__Instructions for the task__
Write out the whole of the material exactly.

** Begin **

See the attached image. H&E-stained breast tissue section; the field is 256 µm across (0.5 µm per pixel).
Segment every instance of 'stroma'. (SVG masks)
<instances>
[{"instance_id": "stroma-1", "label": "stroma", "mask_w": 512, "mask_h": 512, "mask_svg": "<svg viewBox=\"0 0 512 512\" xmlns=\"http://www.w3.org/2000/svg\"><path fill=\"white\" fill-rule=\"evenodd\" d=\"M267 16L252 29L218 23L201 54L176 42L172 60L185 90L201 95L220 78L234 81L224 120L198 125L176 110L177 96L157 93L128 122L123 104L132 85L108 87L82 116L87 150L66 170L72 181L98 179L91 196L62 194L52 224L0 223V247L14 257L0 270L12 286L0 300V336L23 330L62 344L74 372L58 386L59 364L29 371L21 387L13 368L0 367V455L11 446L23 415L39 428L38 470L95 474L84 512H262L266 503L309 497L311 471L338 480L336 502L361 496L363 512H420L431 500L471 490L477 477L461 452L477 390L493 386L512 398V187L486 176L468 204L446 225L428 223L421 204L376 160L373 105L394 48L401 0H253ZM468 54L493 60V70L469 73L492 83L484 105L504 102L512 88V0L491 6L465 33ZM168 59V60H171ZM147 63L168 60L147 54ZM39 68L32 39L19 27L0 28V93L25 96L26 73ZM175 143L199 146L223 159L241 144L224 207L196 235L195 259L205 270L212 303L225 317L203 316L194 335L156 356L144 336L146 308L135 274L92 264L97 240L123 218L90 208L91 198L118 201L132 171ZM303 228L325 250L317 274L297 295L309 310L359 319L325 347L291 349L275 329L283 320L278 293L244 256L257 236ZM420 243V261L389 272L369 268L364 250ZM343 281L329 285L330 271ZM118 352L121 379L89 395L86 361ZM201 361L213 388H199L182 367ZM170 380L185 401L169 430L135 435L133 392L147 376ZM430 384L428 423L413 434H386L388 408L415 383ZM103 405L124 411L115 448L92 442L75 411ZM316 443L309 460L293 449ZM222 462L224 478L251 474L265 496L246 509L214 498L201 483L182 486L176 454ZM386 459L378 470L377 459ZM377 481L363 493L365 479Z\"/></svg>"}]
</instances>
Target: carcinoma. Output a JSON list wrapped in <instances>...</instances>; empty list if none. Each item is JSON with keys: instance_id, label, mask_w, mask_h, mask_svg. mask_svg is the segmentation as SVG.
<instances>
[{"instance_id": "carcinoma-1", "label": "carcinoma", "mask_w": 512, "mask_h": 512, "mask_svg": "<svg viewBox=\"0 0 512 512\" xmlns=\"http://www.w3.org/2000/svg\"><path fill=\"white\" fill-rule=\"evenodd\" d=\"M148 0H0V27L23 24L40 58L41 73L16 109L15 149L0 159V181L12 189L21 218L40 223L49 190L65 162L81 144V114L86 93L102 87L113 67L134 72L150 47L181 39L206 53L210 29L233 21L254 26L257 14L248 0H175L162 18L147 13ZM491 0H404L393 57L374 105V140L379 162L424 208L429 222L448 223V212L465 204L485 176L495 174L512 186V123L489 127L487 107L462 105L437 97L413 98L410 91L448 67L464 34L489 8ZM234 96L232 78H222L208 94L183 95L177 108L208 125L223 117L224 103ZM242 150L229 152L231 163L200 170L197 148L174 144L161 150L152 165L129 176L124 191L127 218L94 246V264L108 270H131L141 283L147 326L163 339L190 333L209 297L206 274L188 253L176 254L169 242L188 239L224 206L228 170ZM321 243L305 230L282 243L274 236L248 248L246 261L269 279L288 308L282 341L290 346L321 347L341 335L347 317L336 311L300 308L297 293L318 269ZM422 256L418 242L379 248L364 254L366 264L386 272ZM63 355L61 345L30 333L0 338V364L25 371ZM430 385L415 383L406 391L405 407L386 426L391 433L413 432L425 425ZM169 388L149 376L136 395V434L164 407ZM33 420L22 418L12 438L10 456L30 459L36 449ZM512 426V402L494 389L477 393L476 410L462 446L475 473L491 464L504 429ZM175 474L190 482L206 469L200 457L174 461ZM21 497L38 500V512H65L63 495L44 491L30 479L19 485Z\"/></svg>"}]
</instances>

** End **

__Result of the exercise__
See the attached image. H&E-stained breast tissue section; the field is 256 µm across (0.5 µm per pixel).
Segment every instance of 'stroma'. (SVG masks)
<instances>
[{"instance_id": "stroma-1", "label": "stroma", "mask_w": 512, "mask_h": 512, "mask_svg": "<svg viewBox=\"0 0 512 512\" xmlns=\"http://www.w3.org/2000/svg\"><path fill=\"white\" fill-rule=\"evenodd\" d=\"M267 16L252 29L218 23L201 54L176 42L172 60L185 90L201 95L220 78L234 81L224 120L198 125L176 110L177 96L157 93L128 122L123 104L132 85L108 87L82 116L87 150L66 170L72 181L98 179L91 196L62 194L52 224L0 223V247L14 257L0 270L12 286L0 300V336L23 330L62 344L74 372L58 386L59 364L29 371L21 387L13 368L0 367V455L11 446L23 415L39 428L38 470L95 474L84 512H262L266 503L309 497L311 471L338 480L336 502L361 496L363 512H420L431 500L471 490L477 477L461 452L477 390L493 386L512 398V187L486 176L468 204L446 225L428 223L421 204L376 160L373 105L394 48L401 0H253ZM468 54L493 60V70L469 73L492 83L484 105L504 102L512 88V0L491 6L465 33ZM168 59V60H171ZM147 63L168 60L147 54ZM39 68L32 39L19 27L0 28V93L25 96L26 73ZM175 143L199 146L223 159L241 144L224 207L196 235L195 259L205 270L212 303L225 317L203 316L194 335L156 356L144 336L146 308L135 274L92 264L97 240L123 218L90 208L91 198L118 201L132 171ZM303 228L325 250L317 274L297 295L309 310L359 319L325 347L291 349L275 329L283 320L278 293L244 256L257 236ZM420 243V261L389 272L369 268L364 250ZM343 281L329 285L330 271ZM118 352L121 379L89 395L86 361ZM201 361L213 388H199L182 367ZM170 380L185 401L169 430L135 435L133 392L147 376ZM430 384L428 423L413 434H386L388 408L415 383ZM103 405L124 411L115 448L92 442L75 411ZM316 443L309 460L293 449ZM222 462L224 478L251 474L265 496L246 509L214 498L201 483L182 486L176 454ZM386 459L378 470L377 459ZM377 481L363 493L365 479Z\"/></svg>"}]
</instances>
Target: carcinoma. Output a JSON list wrapped in <instances>...</instances>; empty list if none. Each item is JSON with keys: instance_id, label, mask_w, mask_h, mask_svg. mask_svg is the segmentation as SVG.
<instances>
[{"instance_id": "carcinoma-1", "label": "carcinoma", "mask_w": 512, "mask_h": 512, "mask_svg": "<svg viewBox=\"0 0 512 512\" xmlns=\"http://www.w3.org/2000/svg\"><path fill=\"white\" fill-rule=\"evenodd\" d=\"M148 0H0V27L23 24L40 58L41 73L16 109L15 149L0 159V181L12 189L21 218L40 223L49 190L65 162L81 144V114L86 93L102 87L113 67L134 72L150 47L181 39L206 53L210 29L233 21L254 26L257 14L248 0H175L162 18L147 13ZM491 0H404L393 57L374 105V140L379 162L424 208L429 222L448 223V212L465 204L485 176L495 174L512 186V123L489 127L487 107L462 105L437 97L413 98L410 91L448 67L464 34L489 8ZM234 96L232 78H222L208 94L183 95L177 108L208 125L223 117L224 103ZM242 150L229 152L231 163L200 170L197 148L174 144L161 150L152 165L129 176L124 191L127 218L94 246V264L108 270H131L141 283L147 326L163 339L190 333L209 297L206 274L188 253L176 254L169 242L188 239L224 206L228 170ZM321 243L305 230L282 243L274 236L248 248L246 261L269 279L288 308L282 341L290 346L321 347L341 335L347 317L336 311L300 308L297 293L318 269ZM422 256L418 242L379 248L364 254L366 264L386 272ZM63 355L61 345L30 333L0 338V364L25 371ZM430 385L415 383L406 391L405 407L386 426L391 433L413 432L425 425ZM169 388L149 376L136 395V434L164 407ZM33 420L22 418L12 438L10 456L30 459L36 449ZM512 426V402L494 389L477 393L476 410L462 446L475 473L491 464L504 429ZM175 474L190 482L206 469L200 457L174 461ZM21 497L38 500V512H65L63 495L44 491L30 479L19 485Z\"/></svg>"}]
</instances>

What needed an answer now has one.